+++ Records to process +++

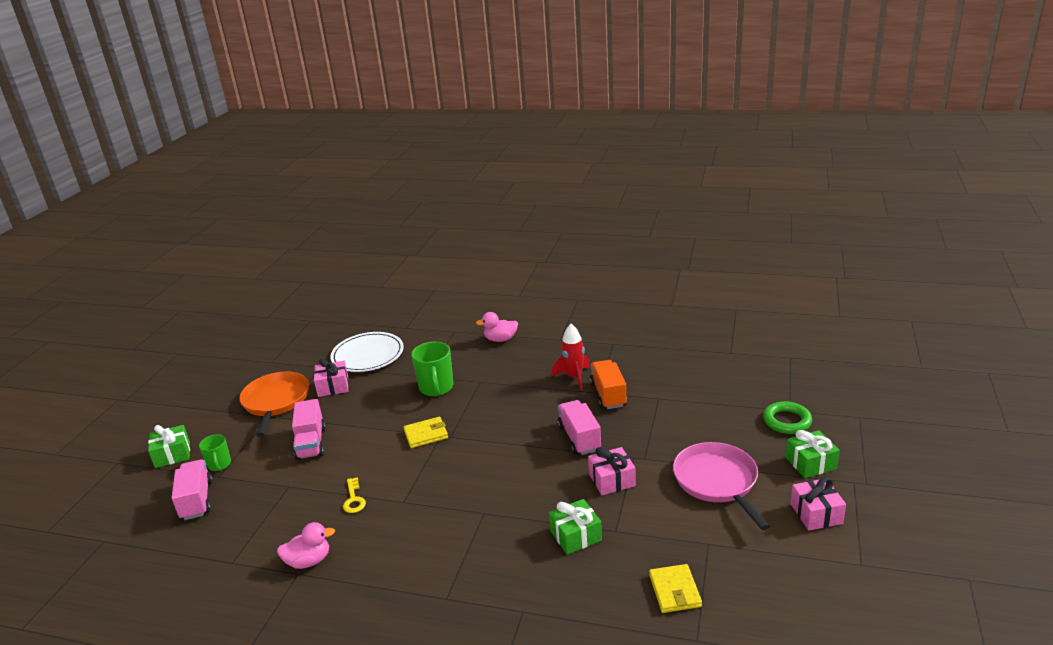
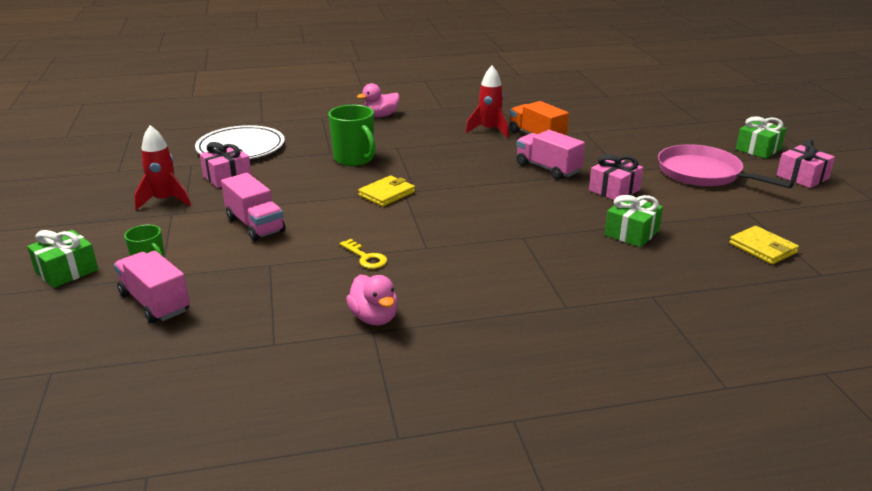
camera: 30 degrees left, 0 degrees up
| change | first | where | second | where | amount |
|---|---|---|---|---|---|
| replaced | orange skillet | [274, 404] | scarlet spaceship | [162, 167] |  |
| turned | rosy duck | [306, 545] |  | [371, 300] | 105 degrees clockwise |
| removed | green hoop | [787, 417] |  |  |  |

+++

_What the task requires_
Return every line above verbatim, pictures excluded.

_Answer below_
camera: 30 degrees left, 0 degrees up
| change | first | where | second | where | amount |
|---|---|---|---|---|---|
| replaced | orange skillet | [274, 404] | scarlet spaceship | [162, 167] |  |
| turned | rosy duck | [306, 545] |  | [371, 300] | 105 degrees clockwise |
| removed | green hoop | [787, 417] |  |  |  |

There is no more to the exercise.